# WHAT IS EXPECTED
Search the entries below for "camera". Report each line where it occurs.

[DATA SECTION Boundary: Start]

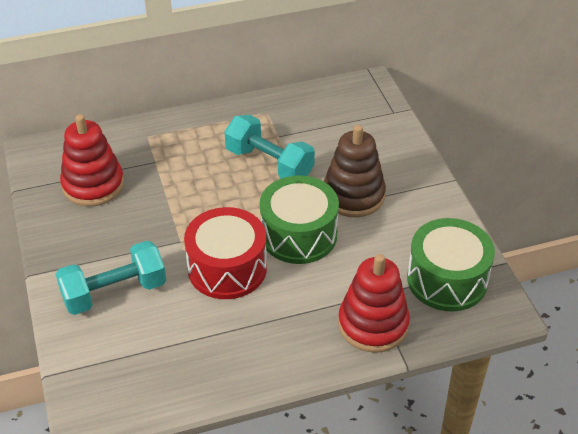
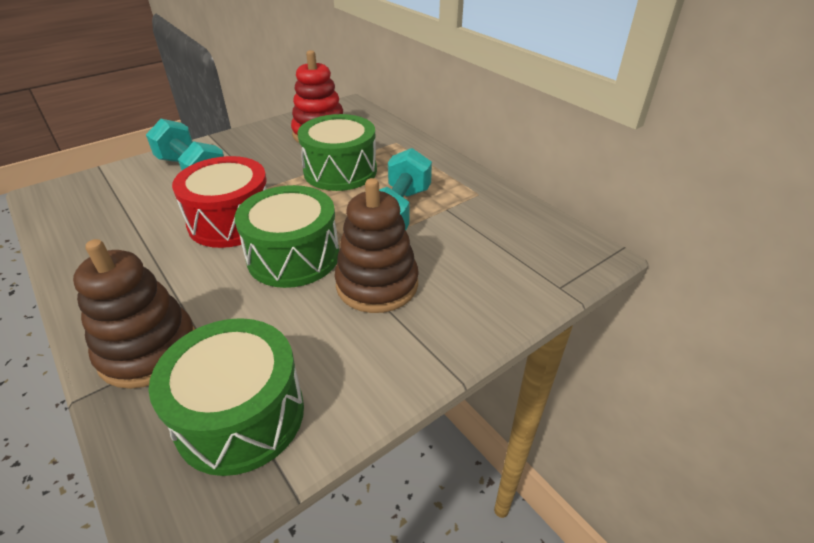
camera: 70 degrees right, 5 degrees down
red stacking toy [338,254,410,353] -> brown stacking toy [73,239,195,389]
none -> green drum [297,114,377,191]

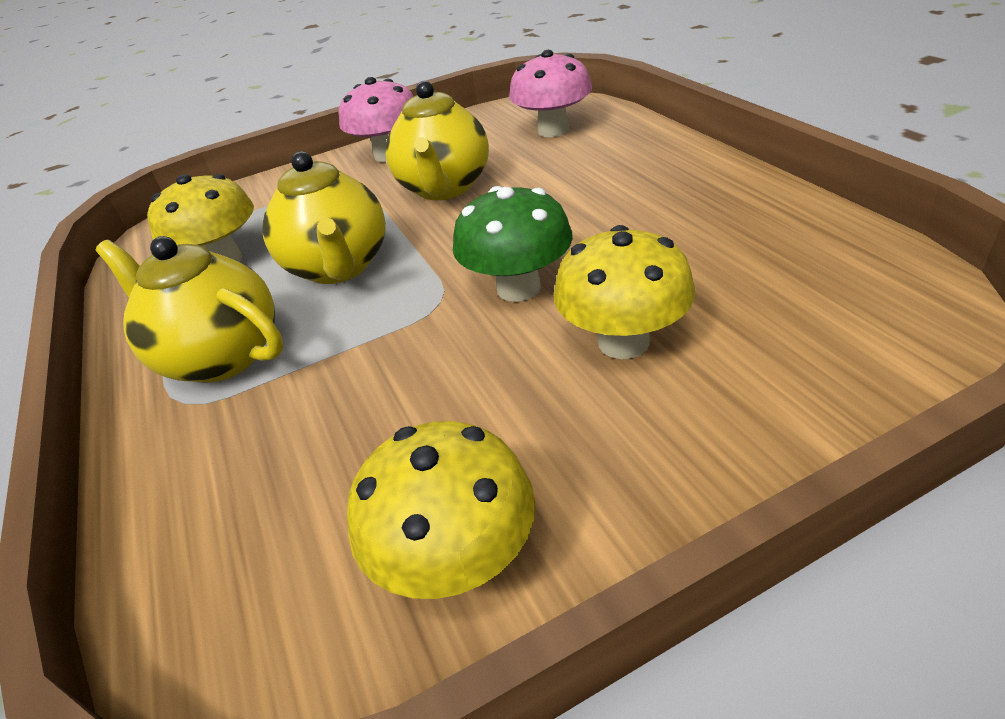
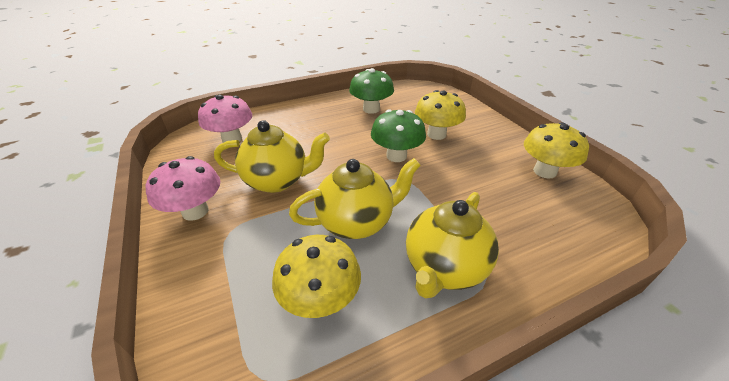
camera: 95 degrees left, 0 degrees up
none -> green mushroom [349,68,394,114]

[DATA SECTION Boundary: End]

# WRITTEN SOLUTION
camera: 70 degrees right, 5 degrees down
camera: 95 degrees left, 0 degrees up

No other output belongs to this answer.